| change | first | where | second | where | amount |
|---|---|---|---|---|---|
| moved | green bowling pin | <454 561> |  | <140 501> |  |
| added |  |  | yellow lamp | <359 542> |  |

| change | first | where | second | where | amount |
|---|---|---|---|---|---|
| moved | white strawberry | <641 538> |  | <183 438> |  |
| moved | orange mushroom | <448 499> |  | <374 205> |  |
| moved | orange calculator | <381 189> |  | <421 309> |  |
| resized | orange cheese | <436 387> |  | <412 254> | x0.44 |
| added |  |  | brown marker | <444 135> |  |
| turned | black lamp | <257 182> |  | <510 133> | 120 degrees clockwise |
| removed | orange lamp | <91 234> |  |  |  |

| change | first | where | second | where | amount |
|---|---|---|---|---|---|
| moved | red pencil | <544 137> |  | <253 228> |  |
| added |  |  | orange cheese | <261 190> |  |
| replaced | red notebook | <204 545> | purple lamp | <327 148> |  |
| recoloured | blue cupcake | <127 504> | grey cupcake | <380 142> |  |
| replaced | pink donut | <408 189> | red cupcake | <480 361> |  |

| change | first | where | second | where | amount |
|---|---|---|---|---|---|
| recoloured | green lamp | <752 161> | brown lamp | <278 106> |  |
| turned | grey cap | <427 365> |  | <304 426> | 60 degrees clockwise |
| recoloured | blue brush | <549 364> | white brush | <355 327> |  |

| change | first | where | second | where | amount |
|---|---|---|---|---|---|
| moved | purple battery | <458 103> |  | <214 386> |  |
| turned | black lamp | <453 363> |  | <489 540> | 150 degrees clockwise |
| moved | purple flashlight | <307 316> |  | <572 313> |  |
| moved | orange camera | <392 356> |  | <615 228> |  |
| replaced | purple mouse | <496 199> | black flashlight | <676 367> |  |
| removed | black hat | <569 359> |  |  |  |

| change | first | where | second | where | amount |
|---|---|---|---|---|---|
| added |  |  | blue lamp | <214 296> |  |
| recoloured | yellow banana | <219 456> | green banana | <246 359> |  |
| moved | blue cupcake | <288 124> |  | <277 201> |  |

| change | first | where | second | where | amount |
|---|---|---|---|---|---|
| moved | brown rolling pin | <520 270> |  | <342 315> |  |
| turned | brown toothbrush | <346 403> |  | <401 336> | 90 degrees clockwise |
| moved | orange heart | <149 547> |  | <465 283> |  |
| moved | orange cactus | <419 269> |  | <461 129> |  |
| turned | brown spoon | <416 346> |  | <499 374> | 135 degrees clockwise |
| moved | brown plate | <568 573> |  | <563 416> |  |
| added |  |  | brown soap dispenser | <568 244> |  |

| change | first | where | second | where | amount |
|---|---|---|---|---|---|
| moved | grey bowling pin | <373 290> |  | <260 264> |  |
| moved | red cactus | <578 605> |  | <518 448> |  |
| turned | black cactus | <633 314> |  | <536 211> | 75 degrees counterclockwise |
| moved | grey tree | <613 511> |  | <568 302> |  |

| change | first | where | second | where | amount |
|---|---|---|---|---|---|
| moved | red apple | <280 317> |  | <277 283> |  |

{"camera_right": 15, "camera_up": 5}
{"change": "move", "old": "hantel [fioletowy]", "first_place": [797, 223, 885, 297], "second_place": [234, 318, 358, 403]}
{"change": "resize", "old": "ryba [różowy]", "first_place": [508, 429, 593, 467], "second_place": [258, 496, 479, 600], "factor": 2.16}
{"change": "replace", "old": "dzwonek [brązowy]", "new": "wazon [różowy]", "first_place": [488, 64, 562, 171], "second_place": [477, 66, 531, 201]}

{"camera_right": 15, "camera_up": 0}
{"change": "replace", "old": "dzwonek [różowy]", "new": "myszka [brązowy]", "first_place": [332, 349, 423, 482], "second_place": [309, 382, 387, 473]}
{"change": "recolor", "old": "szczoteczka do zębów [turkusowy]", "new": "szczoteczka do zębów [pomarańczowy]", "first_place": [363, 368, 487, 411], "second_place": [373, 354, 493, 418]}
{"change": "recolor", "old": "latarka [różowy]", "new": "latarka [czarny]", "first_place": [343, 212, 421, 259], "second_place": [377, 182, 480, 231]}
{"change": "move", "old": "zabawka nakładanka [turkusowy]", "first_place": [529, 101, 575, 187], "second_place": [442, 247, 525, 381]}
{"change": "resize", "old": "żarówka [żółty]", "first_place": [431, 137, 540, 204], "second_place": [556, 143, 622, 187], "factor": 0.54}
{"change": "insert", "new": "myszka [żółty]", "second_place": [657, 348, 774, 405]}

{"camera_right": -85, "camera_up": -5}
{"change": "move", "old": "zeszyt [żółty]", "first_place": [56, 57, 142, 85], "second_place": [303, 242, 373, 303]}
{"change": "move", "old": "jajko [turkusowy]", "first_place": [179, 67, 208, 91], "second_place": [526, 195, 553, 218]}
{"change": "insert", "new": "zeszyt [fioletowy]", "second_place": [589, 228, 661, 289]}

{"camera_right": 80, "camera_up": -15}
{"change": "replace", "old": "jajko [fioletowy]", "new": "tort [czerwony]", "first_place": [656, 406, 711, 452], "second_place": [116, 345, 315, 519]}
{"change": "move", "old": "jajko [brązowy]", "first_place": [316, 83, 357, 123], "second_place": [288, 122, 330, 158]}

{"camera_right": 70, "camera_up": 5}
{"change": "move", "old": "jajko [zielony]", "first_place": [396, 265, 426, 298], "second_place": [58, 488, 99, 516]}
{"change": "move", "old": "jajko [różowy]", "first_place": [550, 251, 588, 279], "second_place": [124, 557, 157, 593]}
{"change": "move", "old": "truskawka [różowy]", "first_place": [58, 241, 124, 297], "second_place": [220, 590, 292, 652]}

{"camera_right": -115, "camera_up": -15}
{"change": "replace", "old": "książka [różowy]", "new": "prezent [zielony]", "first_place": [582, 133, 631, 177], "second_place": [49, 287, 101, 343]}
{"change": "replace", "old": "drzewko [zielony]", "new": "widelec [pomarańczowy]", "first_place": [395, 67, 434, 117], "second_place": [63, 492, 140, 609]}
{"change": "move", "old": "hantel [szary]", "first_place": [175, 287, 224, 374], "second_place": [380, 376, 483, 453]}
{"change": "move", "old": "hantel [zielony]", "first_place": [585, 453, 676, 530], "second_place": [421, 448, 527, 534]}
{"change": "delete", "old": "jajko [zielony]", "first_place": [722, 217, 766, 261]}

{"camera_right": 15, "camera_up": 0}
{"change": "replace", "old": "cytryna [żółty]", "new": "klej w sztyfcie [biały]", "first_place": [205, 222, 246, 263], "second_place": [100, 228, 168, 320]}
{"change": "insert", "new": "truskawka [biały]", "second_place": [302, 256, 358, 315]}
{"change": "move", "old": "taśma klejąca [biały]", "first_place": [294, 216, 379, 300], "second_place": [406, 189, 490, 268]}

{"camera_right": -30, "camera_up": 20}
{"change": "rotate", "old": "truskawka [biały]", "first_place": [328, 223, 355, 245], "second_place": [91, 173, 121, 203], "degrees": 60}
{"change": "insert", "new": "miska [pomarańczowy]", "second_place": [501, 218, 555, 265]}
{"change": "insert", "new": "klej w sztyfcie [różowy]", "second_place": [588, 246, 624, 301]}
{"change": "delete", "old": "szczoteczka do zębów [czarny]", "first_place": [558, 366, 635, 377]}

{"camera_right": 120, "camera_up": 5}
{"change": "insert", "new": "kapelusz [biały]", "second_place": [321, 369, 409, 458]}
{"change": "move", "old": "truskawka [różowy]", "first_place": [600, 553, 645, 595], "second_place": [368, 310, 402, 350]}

·····

--- Work to complete ---
Only those lines of the entries above that run from the line containing "replaced | pink" to the line containing "orange cactus |", both included, should be transcribed exactly.

--- Finished task ---
| replaced | pink donut | <408 189> | red cupcake | <480 361> |  |

| change | first | where | second | where | amount |
|---|---|---|---|---|---|
| recoloured | green lamp | <752 161> | brown lamp | <278 106> |  |
| turned | grey cap | <427 365> |  | <304 426> | 60 degrees clockwise |
| recoloured | blue brush | <549 364> | white brush | <355 327> |  |

| change | first | where | second | where | amount |
|---|---|---|---|---|---|
| moved | purple battery | <458 103> |  | <214 386> |  |
| turned | black lamp | <453 363> |  | <489 540> | 150 degrees clockwise |
| moved | purple flashlight | <307 316> |  | <572 313> |  |
| moved | orange camera | <392 356> |  | <615 228> |  |
| replaced | purple mouse | <496 199> | black flashlight | <676 367> |  |
| removed | black hat | <569 359> |  |  |  |

| change | first | where | second | where | amount |
|---|---|---|---|---|---|
| added |  |  | blue lamp | <214 296> |  |
| recoloured | yellow banana | <219 456> | green banana | <246 359> |  |
| moved | blue cupcake | <288 124> |  | <277 201> |  |

| change | first | where | second | where | amount |
|---|---|---|---|---|---|
| moved | brown rolling pin | <520 270> |  | <342 315> |  |
| turned | brown toothbrush | <346 403> |  | <401 336> | 90 degrees clockwise |
| moved | orange heart | <149 547> |  | <465 283> |  |
| moved | orange cactus | <419 269> |  | <461 129> |  |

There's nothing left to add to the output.